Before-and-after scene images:
_ _ _ _ _

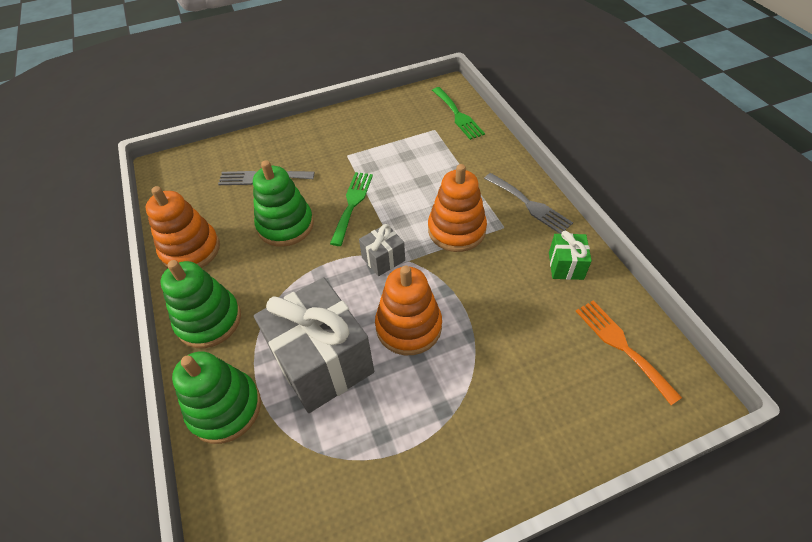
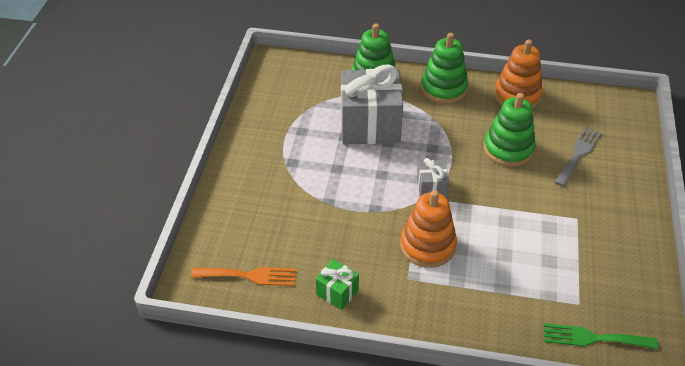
camera: 120 degrees right, 5 degrees down
green fork [330,172,373,246] -> none
orange stacking toy [375,265,442,355] -> none
grey fork [484,173,573,234] -> none

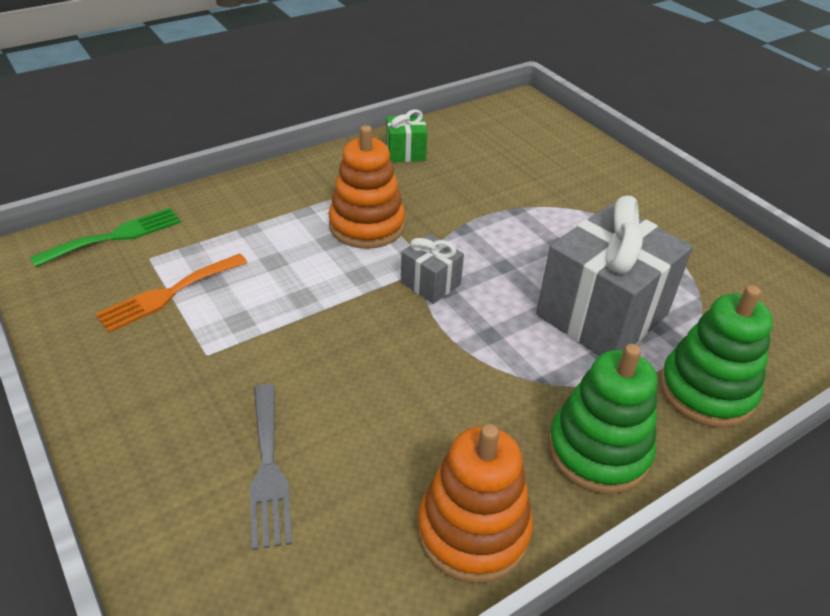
camera: 135 degrees right, 5 degrees down
orange fork [191,267,296,286] -> orange fork moved to [95,254,248,333]
green stacking toy [484,93,536,167] -> none

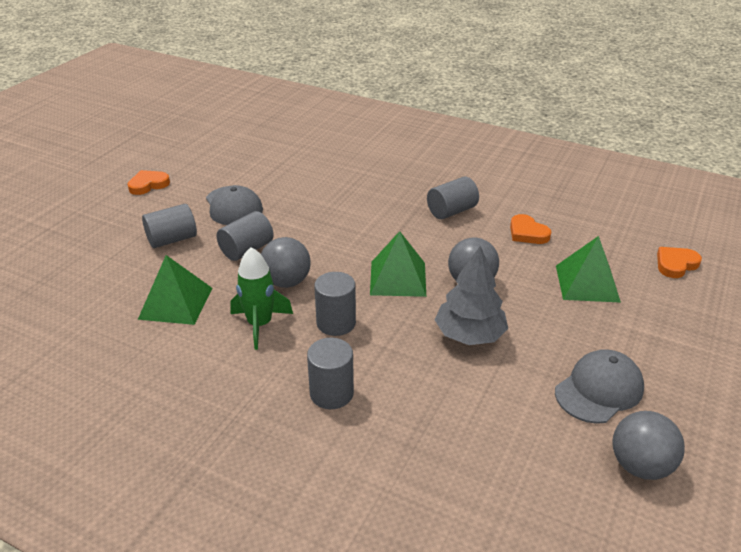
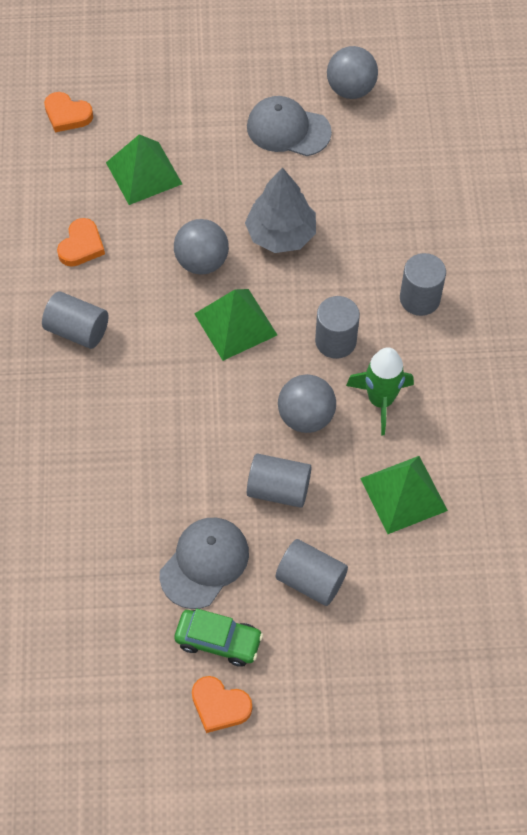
camera: 120 degrees left, 25 degrees up
none -> green car [175,609,263,667]

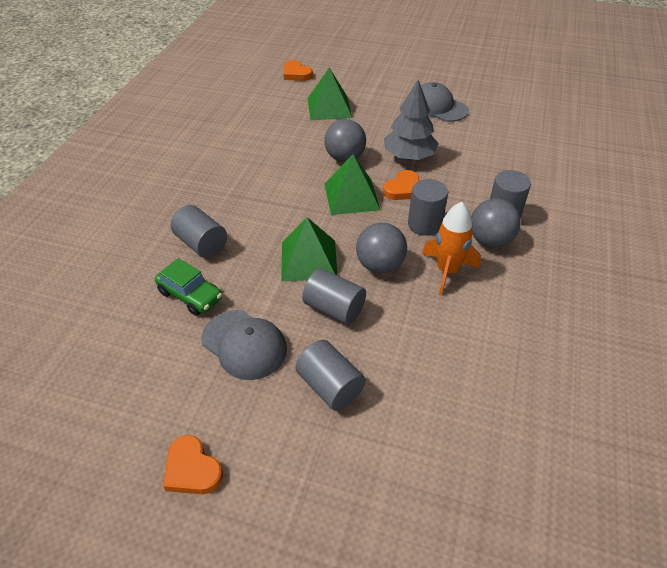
camera: 20 degrees right, 15 degrees down
grey cylinder [42,291,109,349] -> grey cylinder moved to [171,205,227,258]
orange heart [57,218,105,267] -> orange heart moved to [383,170,419,200]
grey cap [160,518,249,609] -> grey cap turned 75 degrees clockwise [201,310,287,380]
green car [175,609,263,667] -> green car moved to [155,258,222,316]
grey ball [327,46,378,99] -> grey ball moved to [471,199,521,248]
green rocket [346,347,414,435] -> orange rocket [422,202,481,295]
green pyramid [360,456,448,534] -> green pyramid moved to [281,217,337,281]

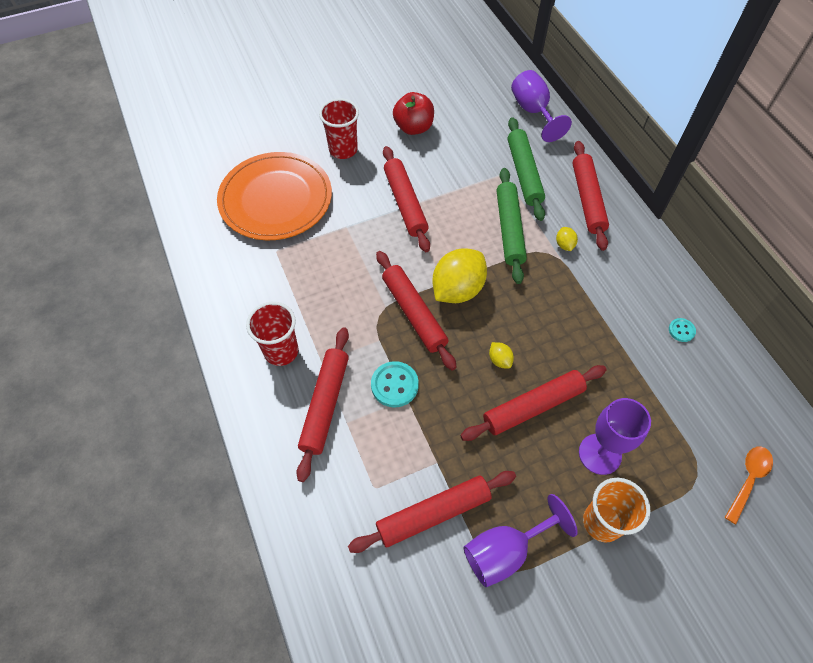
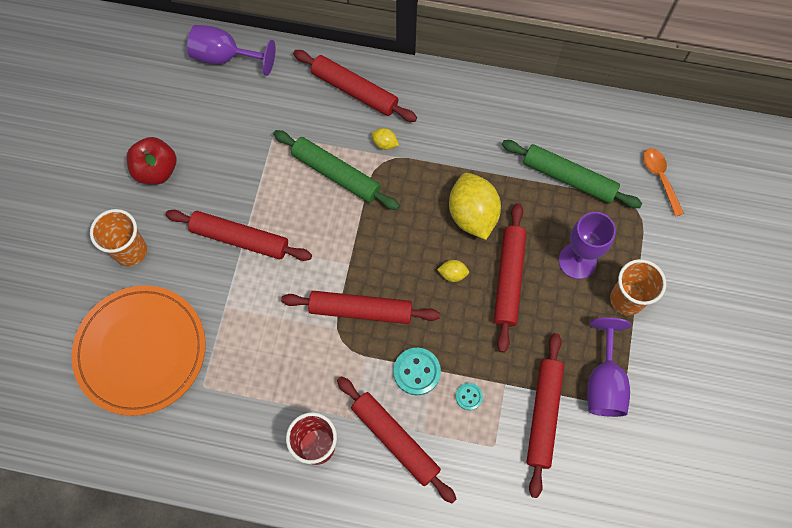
camera: 55 degrees left, 10 degrees up
red cup [319,98,359,159] -> orange cup [90,209,147,266]
yellow lemon [432,248,487,303] -> yellow lemon moved to [449,173,501,240]
green rolling pin [508,117,545,221] -> green rolling pin moved to [502,140,642,208]
turquoise button [669,318,696,342] -> turquoise button moved to [456,383,483,410]

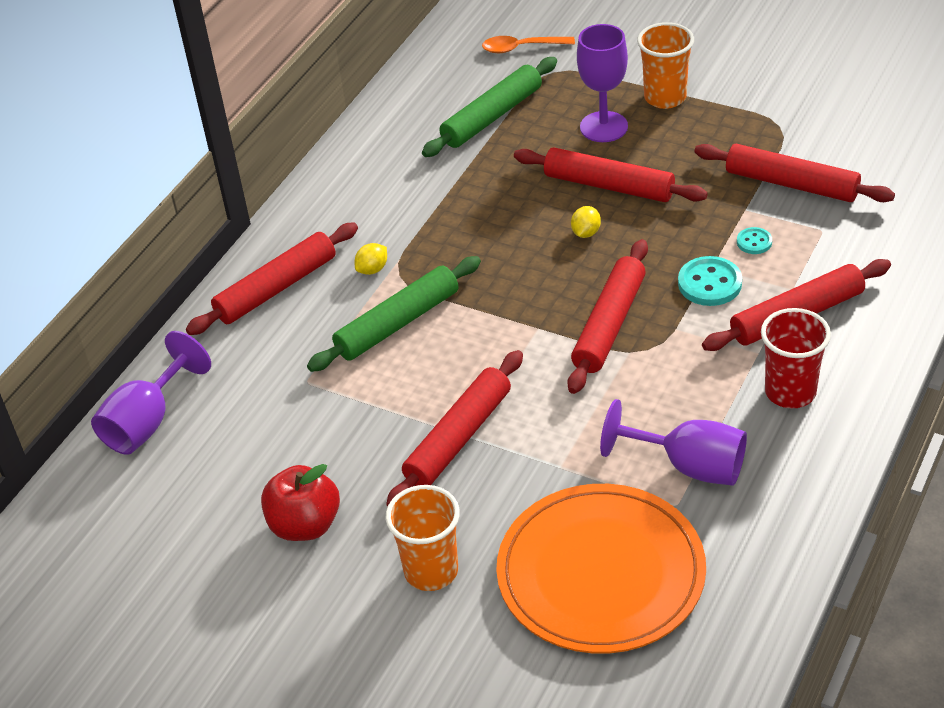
camera: 70 degrees left, 25 degrees down
yellow lemon [449,173,501,240] -> none
purple goblet [587,317,631,417] -> purple goblet moved to [600,399,747,486]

_ _ _ _ _

**WHAT THE EXERCISE ASKS**
The records above are to be retyped exactly, with every picture left out.

**EXERCISE RESPONSE**
camera: 120 degrees right, 5 degrees down
green fork [330,172,373,246] -> none
orange stacking toy [375,265,442,355] -> none
grey fork [484,173,573,234] -> none

camera: 135 degrees right, 5 degrees down
orange fork [191,267,296,286] -> orange fork moved to [95,254,248,333]
green stacking toy [484,93,536,167] -> none

camera: 120 degrees left, 25 degrees up
none -> green car [175,609,263,667]

camera: 20 degrees right, 15 degrees down
grey cylinder [42,291,109,349] -> grey cylinder moved to [171,205,227,258]
orange heart [57,218,105,267] -> orange heart moved to [383,170,419,200]
grey cap [160,518,249,609] -> grey cap turned 75 degrees clockwise [201,310,287,380]
green car [175,609,263,667] -> green car moved to [155,258,222,316]
grey ball [327,46,378,99] -> grey ball moved to [471,199,521,248]
green rocket [346,347,414,435] -> orange rocket [422,202,481,295]
green pyramid [360,456,448,534] -> green pyramid moved to [281,217,337,281]

camera: 55 degrees left, 10 degrees up
red cup [319,98,359,159] -> orange cup [90,209,147,266]
yellow lemon [432,248,487,303] -> yellow lemon moved to [449,173,501,240]
green rolling pin [508,117,545,221] -> green rolling pin moved to [502,140,642,208]
turquoise button [669,318,696,342] -> turquoise button moved to [456,383,483,410]

camera: 70 degrees left, 25 degrees down
yellow lemon [449,173,501,240] -> none
purple goblet [587,317,631,417] -> purple goblet moved to [600,399,747,486]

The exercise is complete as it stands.